§ Activity
Below is a listing. Write out exactly its lines between the one holding "camera: 30 degrees left, 5 degrees up" and the one holding "none -> pink strawberry [791,150,827,180]", inclusive.

§ Data records
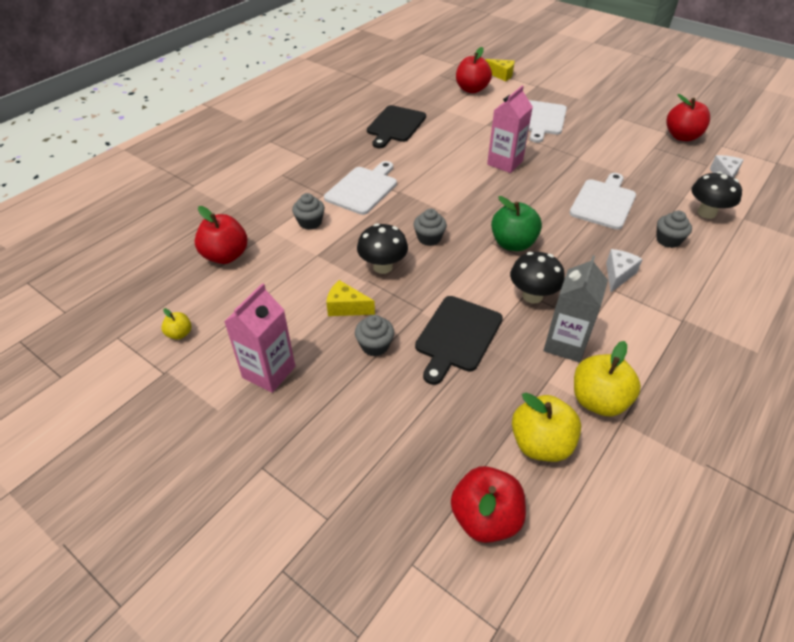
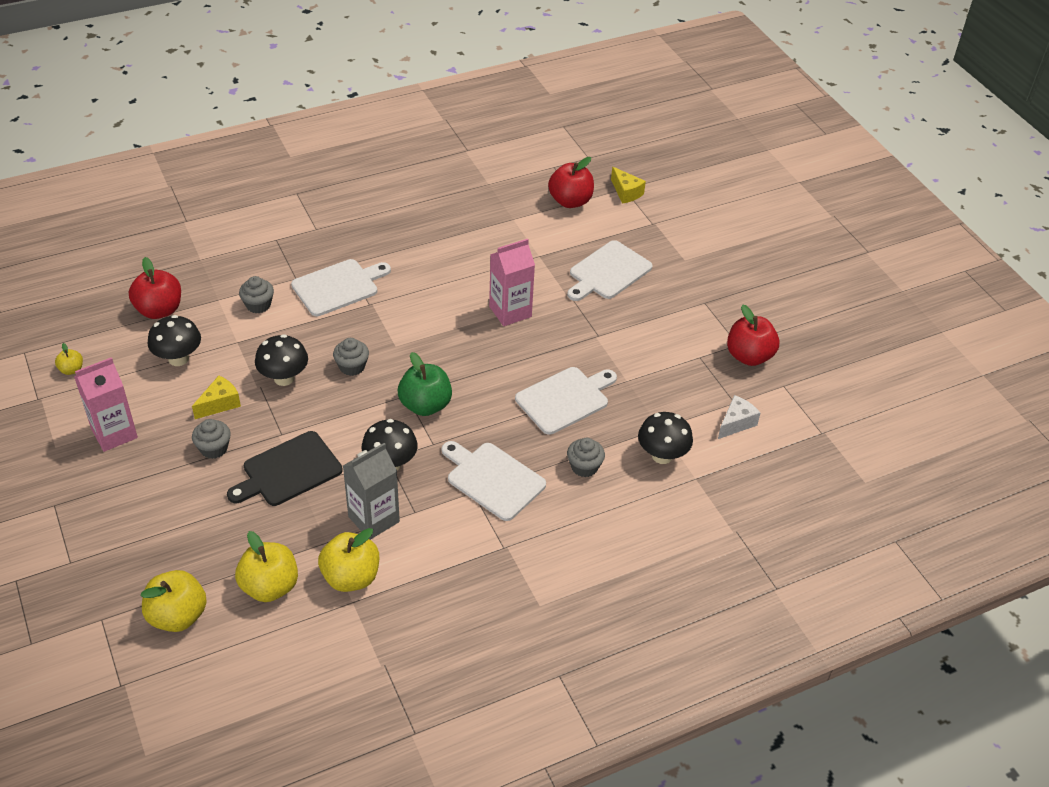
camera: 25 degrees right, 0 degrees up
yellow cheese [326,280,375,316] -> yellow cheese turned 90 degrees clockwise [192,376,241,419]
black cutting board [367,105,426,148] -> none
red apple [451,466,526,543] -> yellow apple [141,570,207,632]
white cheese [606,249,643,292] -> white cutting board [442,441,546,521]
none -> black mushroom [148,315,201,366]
==
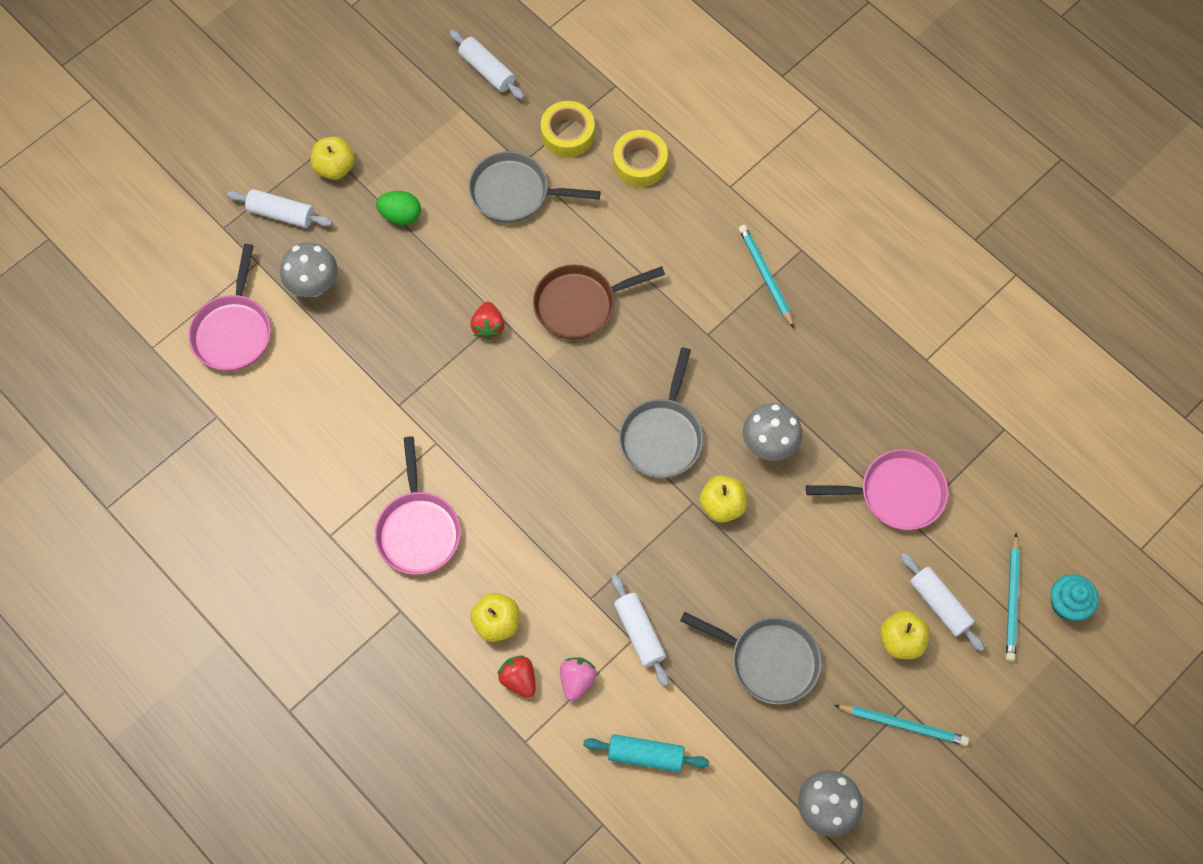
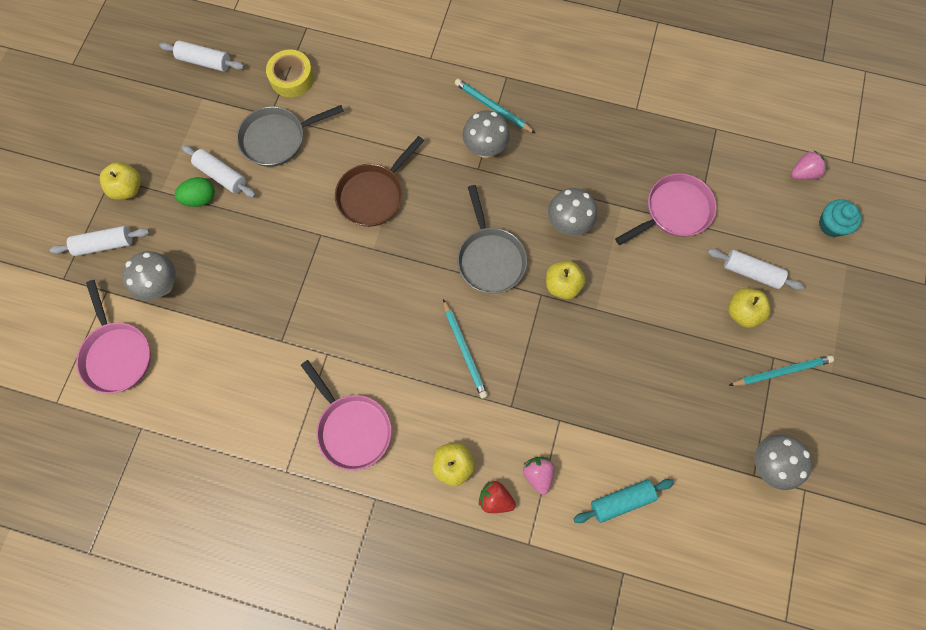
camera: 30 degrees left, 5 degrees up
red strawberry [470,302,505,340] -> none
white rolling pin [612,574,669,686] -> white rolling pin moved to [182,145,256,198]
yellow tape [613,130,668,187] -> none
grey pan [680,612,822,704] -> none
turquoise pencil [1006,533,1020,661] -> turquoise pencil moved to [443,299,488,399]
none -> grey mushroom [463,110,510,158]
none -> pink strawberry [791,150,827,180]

§ Written solution
camera: 30 degrees left, 5 degrees up
red strawberry [470,302,505,340] -> none
white rolling pin [612,574,669,686] -> white rolling pin moved to [182,145,256,198]
yellow tape [613,130,668,187] -> none
grey pan [680,612,822,704] -> none
turquoise pencil [1006,533,1020,661] -> turquoise pencil moved to [443,299,488,399]
none -> grey mushroom [463,110,510,158]
none -> pink strawberry [791,150,827,180]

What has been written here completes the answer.